▶ _Exercise description_
A word-for-word transcript of every entry is required.

(Object transformation records)
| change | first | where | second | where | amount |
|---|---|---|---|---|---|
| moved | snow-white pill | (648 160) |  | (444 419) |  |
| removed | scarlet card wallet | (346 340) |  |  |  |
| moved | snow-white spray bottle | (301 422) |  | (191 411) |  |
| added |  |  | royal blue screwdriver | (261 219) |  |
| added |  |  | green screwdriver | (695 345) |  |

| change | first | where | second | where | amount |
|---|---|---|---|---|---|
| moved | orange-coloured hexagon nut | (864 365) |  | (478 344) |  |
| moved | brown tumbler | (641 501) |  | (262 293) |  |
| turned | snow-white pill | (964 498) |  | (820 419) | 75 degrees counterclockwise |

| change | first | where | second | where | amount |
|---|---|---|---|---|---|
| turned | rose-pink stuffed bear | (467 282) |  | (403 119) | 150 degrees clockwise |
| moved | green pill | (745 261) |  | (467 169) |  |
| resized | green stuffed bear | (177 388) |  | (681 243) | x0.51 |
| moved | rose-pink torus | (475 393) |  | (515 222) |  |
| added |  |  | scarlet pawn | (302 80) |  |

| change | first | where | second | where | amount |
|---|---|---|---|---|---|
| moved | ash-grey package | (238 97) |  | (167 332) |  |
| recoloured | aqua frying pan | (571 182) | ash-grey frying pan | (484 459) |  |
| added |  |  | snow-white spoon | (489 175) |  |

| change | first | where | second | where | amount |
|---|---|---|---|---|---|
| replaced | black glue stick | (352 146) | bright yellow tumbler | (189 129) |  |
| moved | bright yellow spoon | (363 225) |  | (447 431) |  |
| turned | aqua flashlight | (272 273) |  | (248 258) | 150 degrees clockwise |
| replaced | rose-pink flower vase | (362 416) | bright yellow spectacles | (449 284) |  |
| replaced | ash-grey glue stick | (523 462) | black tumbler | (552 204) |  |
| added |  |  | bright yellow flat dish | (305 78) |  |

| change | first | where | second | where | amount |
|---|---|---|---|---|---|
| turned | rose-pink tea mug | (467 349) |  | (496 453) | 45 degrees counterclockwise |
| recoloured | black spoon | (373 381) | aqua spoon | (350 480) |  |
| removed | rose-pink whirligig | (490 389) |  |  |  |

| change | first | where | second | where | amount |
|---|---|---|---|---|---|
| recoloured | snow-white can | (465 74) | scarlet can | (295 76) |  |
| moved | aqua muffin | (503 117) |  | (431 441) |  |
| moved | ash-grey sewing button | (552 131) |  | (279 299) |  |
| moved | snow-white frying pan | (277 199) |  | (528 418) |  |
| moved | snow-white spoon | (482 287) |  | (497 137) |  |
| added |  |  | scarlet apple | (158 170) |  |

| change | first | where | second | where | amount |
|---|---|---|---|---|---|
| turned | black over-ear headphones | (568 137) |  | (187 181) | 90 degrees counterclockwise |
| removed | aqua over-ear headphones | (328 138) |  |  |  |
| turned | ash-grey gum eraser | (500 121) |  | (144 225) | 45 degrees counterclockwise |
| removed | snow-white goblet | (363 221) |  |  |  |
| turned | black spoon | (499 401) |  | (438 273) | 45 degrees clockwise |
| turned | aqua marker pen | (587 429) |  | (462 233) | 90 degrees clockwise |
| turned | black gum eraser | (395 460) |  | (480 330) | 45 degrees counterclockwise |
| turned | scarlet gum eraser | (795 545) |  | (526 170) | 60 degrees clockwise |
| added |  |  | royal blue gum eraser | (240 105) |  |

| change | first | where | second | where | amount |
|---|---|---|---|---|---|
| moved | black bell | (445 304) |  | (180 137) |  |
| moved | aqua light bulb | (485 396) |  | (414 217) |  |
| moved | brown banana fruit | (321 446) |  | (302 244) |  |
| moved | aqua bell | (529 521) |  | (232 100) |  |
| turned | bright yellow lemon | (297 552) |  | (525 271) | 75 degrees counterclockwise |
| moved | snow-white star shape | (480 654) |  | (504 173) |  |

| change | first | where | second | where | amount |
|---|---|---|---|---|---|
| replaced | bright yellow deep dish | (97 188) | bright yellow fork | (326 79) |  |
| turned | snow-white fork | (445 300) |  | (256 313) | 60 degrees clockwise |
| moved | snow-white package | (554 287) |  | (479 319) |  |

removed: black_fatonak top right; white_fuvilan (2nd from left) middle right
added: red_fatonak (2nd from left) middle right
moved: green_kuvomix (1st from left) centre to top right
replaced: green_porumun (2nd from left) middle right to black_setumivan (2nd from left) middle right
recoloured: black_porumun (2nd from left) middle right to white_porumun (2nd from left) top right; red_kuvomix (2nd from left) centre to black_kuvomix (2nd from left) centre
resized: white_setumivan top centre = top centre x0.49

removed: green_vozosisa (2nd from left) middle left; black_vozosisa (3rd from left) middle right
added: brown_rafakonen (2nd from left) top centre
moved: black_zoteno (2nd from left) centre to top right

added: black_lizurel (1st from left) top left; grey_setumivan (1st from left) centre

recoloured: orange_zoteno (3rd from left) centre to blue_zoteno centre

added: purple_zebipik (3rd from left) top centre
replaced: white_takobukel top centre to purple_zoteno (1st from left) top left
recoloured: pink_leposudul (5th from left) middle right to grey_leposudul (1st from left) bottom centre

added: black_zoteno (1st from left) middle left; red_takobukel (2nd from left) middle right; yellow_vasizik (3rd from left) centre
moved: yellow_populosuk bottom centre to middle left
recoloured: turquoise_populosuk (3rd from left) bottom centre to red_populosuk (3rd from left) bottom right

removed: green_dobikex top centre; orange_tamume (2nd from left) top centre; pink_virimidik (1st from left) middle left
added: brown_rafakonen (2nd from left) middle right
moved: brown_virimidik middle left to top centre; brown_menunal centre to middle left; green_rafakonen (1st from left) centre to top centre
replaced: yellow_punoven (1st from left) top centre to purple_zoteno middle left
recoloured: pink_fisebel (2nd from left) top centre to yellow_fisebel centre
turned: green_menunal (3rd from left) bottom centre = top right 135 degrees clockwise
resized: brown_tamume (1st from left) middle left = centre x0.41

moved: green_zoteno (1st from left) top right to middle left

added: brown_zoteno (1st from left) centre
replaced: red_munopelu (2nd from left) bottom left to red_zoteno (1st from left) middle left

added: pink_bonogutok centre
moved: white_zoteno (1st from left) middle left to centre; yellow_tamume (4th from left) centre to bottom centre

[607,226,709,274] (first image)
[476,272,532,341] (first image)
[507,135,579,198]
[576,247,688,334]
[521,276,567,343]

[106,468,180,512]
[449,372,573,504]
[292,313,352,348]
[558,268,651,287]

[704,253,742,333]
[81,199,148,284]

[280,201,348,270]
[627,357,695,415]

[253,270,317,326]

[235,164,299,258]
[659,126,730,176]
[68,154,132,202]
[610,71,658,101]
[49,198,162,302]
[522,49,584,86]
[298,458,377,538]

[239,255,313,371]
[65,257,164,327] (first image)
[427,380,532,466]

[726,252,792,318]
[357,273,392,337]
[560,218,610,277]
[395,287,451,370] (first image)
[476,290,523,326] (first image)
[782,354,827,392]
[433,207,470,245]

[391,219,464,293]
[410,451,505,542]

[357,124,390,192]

▶ _Solution to the exercise_
| change | first | where | second | where | amount |
|---|---|---|---|---|---|
| moved | snow-white pill | (648 160) |  | (444 419) |  |
| removed | scarlet card wallet | (346 340) |  |  |  |
| moved | snow-white spray bottle | (301 422) |  | (191 411) |  |
| added |  |  | royal blue screwdriver | (261 219) |  |
| added |  |  | green screwdriver | (695 345) |  |

| change | first | where | second | where | amount |
|---|---|---|---|---|---|
| moved | orange-coloured hexagon nut | (864 365) |  | (478 344) |  |
| moved | brown tumbler | (641 501) |  | (262 293) |  |
| turned | snow-white pill | (964 498) |  | (820 419) | 75 degrees counterclockwise |

| change | first | where | second | where | amount |
|---|---|---|---|---|---|
| turned | rose-pink stuffed bear | (467 282) |  | (403 119) | 150 degrees clockwise |
| moved | green pill | (745 261) |  | (467 169) |  |
| resized | green stuffed bear | (177 388) |  | (681 243) | x0.51 |
| moved | rose-pink torus | (475 393) |  | (515 222) |  |
| added |  |  | scarlet pawn | (302 80) |  |

| change | first | where | second | where | amount |
|---|---|---|---|---|---|
| moved | ash-grey package | (238 97) |  | (167 332) |  |
| recoloured | aqua frying pan | (571 182) | ash-grey frying pan | (484 459) |  |
| added |  |  | snow-white spoon | (489 175) |  |

| change | first | where | second | where | amount |
|---|---|---|---|---|---|
| replaced | black glue stick | (352 146) | bright yellow tumbler | (189 129) |  |
| moved | bright yellow spoon | (363 225) |  | (447 431) |  |
| turned | aqua flashlight | (272 273) |  | (248 258) | 150 degrees clockwise |
| replaced | rose-pink flower vase | (362 416) | bright yellow spectacles | (449 284) |  |
| replaced | ash-grey glue stick | (523 462) | black tumbler | (552 204) |  |
| added |  |  | bright yellow flat dish | (305 78) |  |

| change | first | where | second | where | amount |
|---|---|---|---|---|---|
| turned | rose-pink tea mug | (467 349) |  | (496 453) | 45 degrees counterclockwise |
| recoloured | black spoon | (373 381) | aqua spoon | (350 480) |  |
| removed | rose-pink whirligig | (490 389) |  |  |  |

| change | first | where | second | where | amount |
|---|---|---|---|---|---|
| recoloured | snow-white can | (465 74) | scarlet can | (295 76) |  |
| moved | aqua muffin | (503 117) |  | (431 441) |  |
| moved | ash-grey sewing button | (552 131) |  | (279 299) |  |
| moved | snow-white frying pan | (277 199) |  | (528 418) |  |
| moved | snow-white spoon | (482 287) |  | (497 137) |  |
| added |  |  | scarlet apple | (158 170) |  |

| change | first | where | second | where | amount |
|---|---|---|---|---|---|
| turned | black over-ear headphones | (568 137) |  | (187 181) | 90 degrees counterclockwise |
| removed | aqua over-ear headphones | (328 138) |  |  |  |
| turned | ash-grey gum eraser | (500 121) |  | (144 225) | 45 degrees counterclockwise |
| removed | snow-white goblet | (363 221) |  |  |  |
| turned | black spoon | (499 401) |  | (438 273) | 45 degrees clockwise |
| turned | aqua marker pen | (587 429) |  | (462 233) | 90 degrees clockwise |
| turned | black gum eraser | (395 460) |  | (480 330) | 45 degrees counterclockwise |
| turned | scarlet gum eraser | (795 545) |  | (526 170) | 60 degrees clockwise |
| added |  |  | royal blue gum eraser | (240 105) |  |

| change | first | where | second | where | amount |
|---|---|---|---|---|---|
| moved | black bell | (445 304) |  | (180 137) |  |
| moved | aqua light bulb | (485 396) |  | (414 217) |  |
| moved | brown banana fruit | (321 446) |  | (302 244) |  |
| moved | aqua bell | (529 521) |  | (232 100) |  |
| turned | bright yellow lemon | (297 552) |  | (525 271) | 75 degrees counterclockwise |
| moved | snow-white star shape | (480 654) |  | (504 173) |  |

| change | first | where | second | where | amount |
|---|---|---|---|---|---|
| replaced | bright yellow deep dish | (97 188) | bright yellow fork | (326 79) |  |
| turned | snow-white fork | (445 300) |  | (256 313) | 60 degrees clockwise |
| moved | snow-white package | (554 287) |  | (479 319) |  |

removed: black_fatonak top right; white_fuvilan (2nd from left) middle right
added: red_fatonak (2nd from left) middle right
moved: green_kuvomix (1st from left) centre to top right
replaced: green_porumun (2nd from left) middle right to black_setumivan (2nd from left) middle right
recoloured: black_porumun (2nd from left) middle right to white_porumun (2nd from left) top right; red_kuvomix (2nd from left) centre to black_kuvomix (2nd from left) centre
resized: white_setumivan top centre = top centre x0.49

removed: green_vozosisa (2nd from left) middle left; black_vozosisa (3rd from left) middle right
added: brown_rafakonen (2nd from left) top centre
moved: black_zoteno (2nd from left) centre to top right

added: black_lizurel (1st from left) top left; grey_setumivan (1st from left) centre

recoloured: orange_zoteno (3rd from left) centre to blue_zoteno centre

added: purple_zebipik (3rd from left) top centre
replaced: white_takobukel top centre to purple_zoteno (1st from left) top left
recoloured: pink_leposudul (5th from left) middle right to grey_leposudul (1st from left) bottom centre

added: black_zoteno (1st from left) middle left; red_takobukel (2nd from left) middle right; yellow_vasizik (3rd from left) centre
moved: yellow_populosuk bottom centre to middle left
recoloured: turquoise_populosuk (3rd from left) bottom centre to red_populosuk (3rd from left) bottom right

removed: green_dobikex top centre; orange_tamume (2nd from left) top centre; pink_virimidik (1st from left) middle left
added: brown_rafakonen (2nd from left) middle right
moved: brown_virimidik middle left to top centre; brown_menunal centre to middle left; green_rafakonen (1st from left) centre to top centre
replaced: yellow_punoven (1st from left) top centre to purple_zoteno middle left
recoloured: pink_fisebel (2nd from left) top centre to yellow_fisebel centre
turned: green_menunal (3rd from left) bottom centre = top right 135 degrees clockwise
resized: brown_tamume (1st from left) middle left = centre x0.41

moved: green_zoteno (1st from left) top right to middle left

added: brown_zoteno (1st from left) centre
replaced: red_munopelu (2nd from left) bottom left to red_zoteno (1st from left) middle left

added: pink_bonogutok centre
moved: white_zoteno (1st from left) middle left to centre; yellow_tamume (4th from left) centre to bottom centre

[607,226,709,274] (first image)
[476,272,532,341] (first image)
[507,135,579,198]
[576,247,688,334]
[521,276,567,343]

[106,468,180,512]
[449,372,573,504]
[292,313,352,348]
[558,268,651,287]

[704,253,742,333]
[81,199,148,284]

[280,201,348,270]
[627,357,695,415]

[253,270,317,326]

[235,164,299,258]
[659,126,730,176]
[68,154,132,202]
[610,71,658,101]
[49,198,162,302]
[522,49,584,86]
[298,458,377,538]

[239,255,313,371]
[65,257,164,327] (first image)
[427,380,532,466]

[726,252,792,318]
[357,273,392,337]
[560,218,610,277]
[395,287,451,370] (first image)
[476,290,523,326] (first image)
[782,354,827,392]
[433,207,470,245]

[391,219,464,293]
[410,451,505,542]

[357,124,390,192]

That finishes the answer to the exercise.